- [Exercise instructions] Look through the records below for the line holding "camera: 55 degrees left, 15 degrees down". Write it out exactly, with each following line through the line holding "(515, 429) = (609, 221): turquoise".

*** Provided records Section Begins ***

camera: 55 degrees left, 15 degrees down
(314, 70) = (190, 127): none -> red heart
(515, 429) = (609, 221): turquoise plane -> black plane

*** Provided records Section Ends ***
*** Provided records Section Begins ***

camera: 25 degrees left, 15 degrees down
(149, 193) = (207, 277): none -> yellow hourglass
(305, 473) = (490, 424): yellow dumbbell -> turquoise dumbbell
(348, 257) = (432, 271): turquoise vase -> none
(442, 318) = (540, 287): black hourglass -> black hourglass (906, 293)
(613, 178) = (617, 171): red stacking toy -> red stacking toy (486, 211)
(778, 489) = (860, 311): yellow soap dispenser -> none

*** Provided records Section Ends ***

- [Problem solution]
camera: 55 degrees left, 15 degrees down
(314, 70) = (190, 127): none -> red heart
(515, 429) = (609, 221): turquoise plane -> black plane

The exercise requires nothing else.